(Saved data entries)

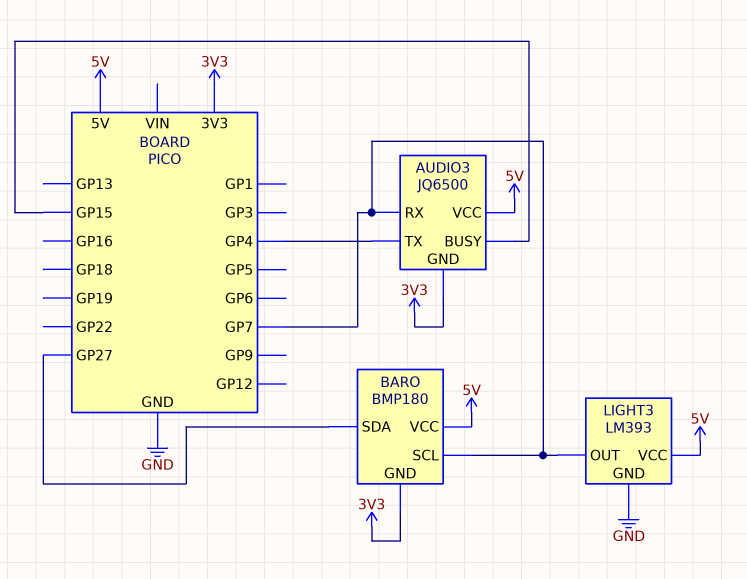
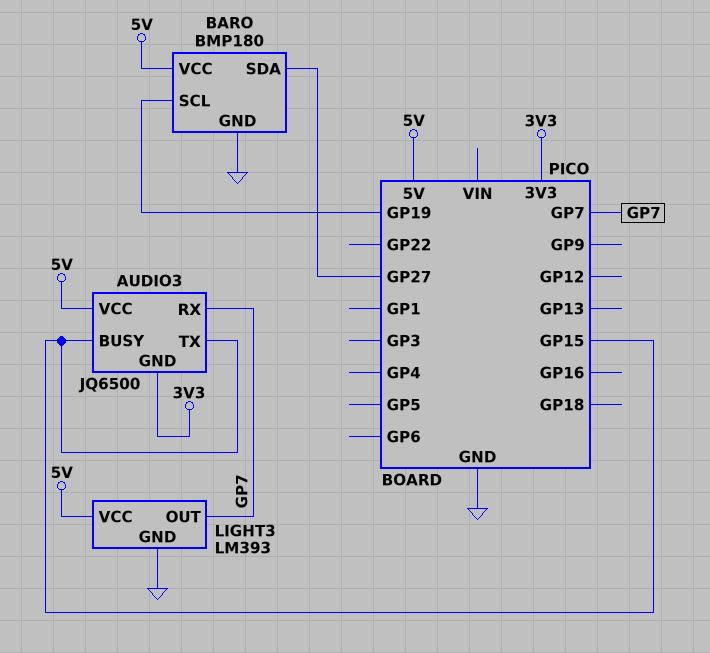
AUDIO3 pin TX: GP4 -> GP15
BARO pin GND: 3V3 -> GND
BARO pin SCL: GP7 -> GP19

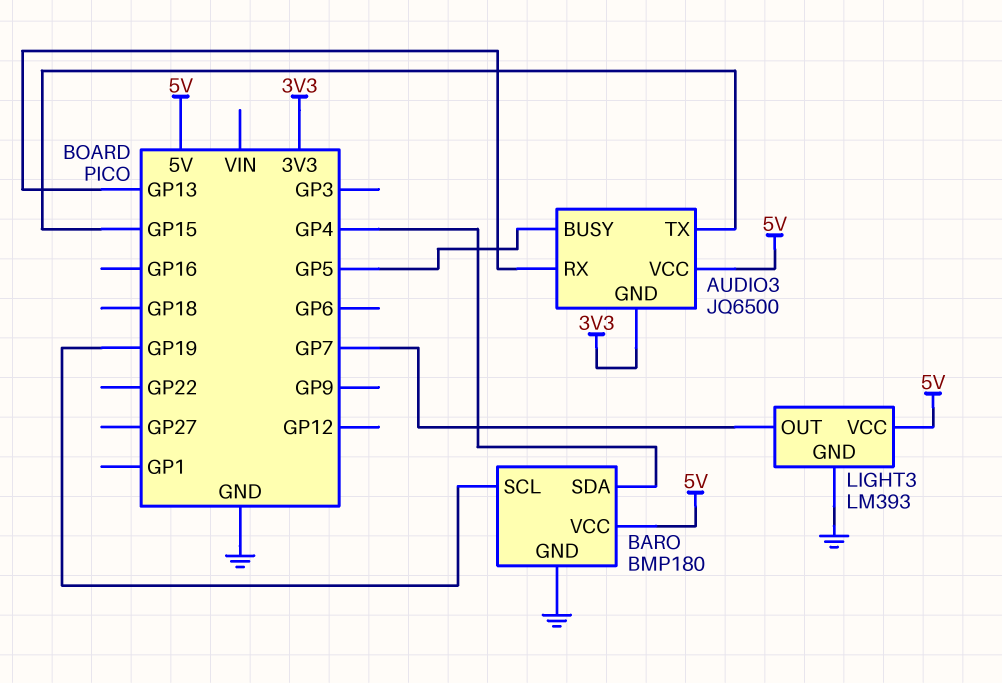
AUDIO3 pin BUSY: GP15 -> GP5
AUDIO3 pin RX: GP7 -> GP13
BARO pin SDA: GP27 -> GP4

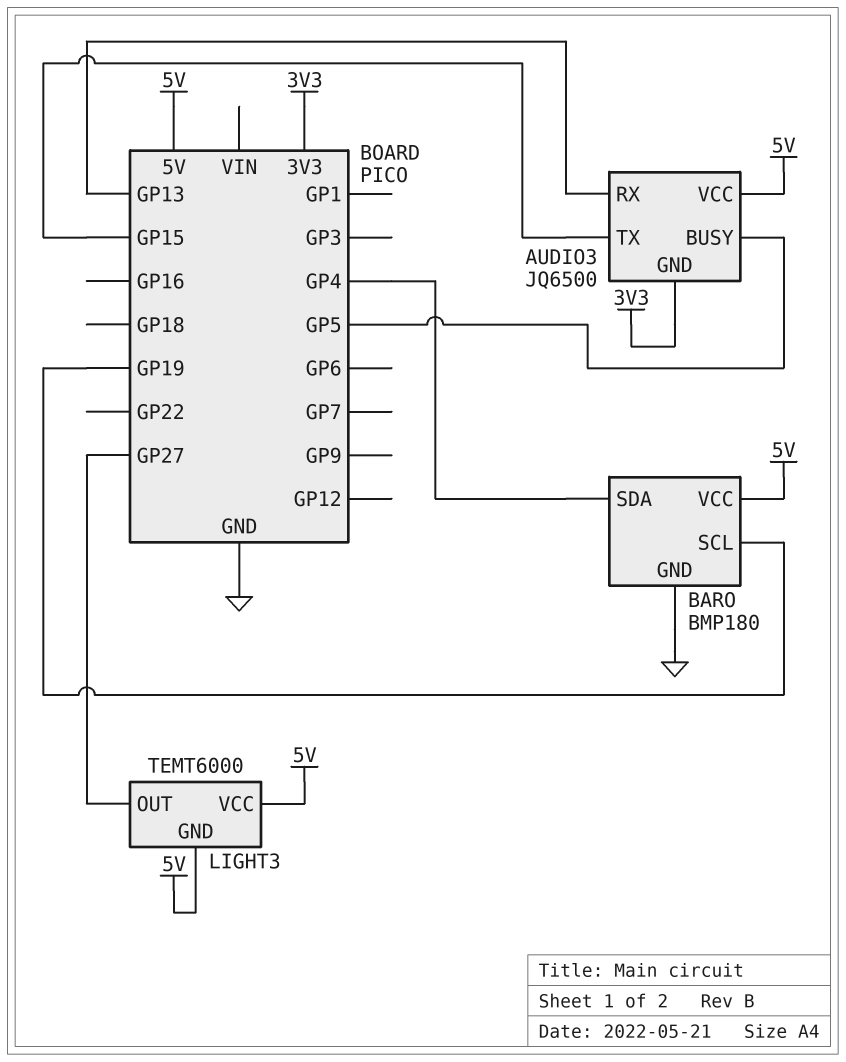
LIGHT3: LM393 -> TEMT6000
LIGHT3 pin GND: GND -> 5V
LIGHT3 pin OUT: GP7 -> GP27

### The task
All lines with the word "BARO" need to be copied from the data above.

### Exercise result
BARO pin GND: 3V3 -> GND
BARO pin SCL: GP7 -> GP19
BARO pin SDA: GP27 -> GP4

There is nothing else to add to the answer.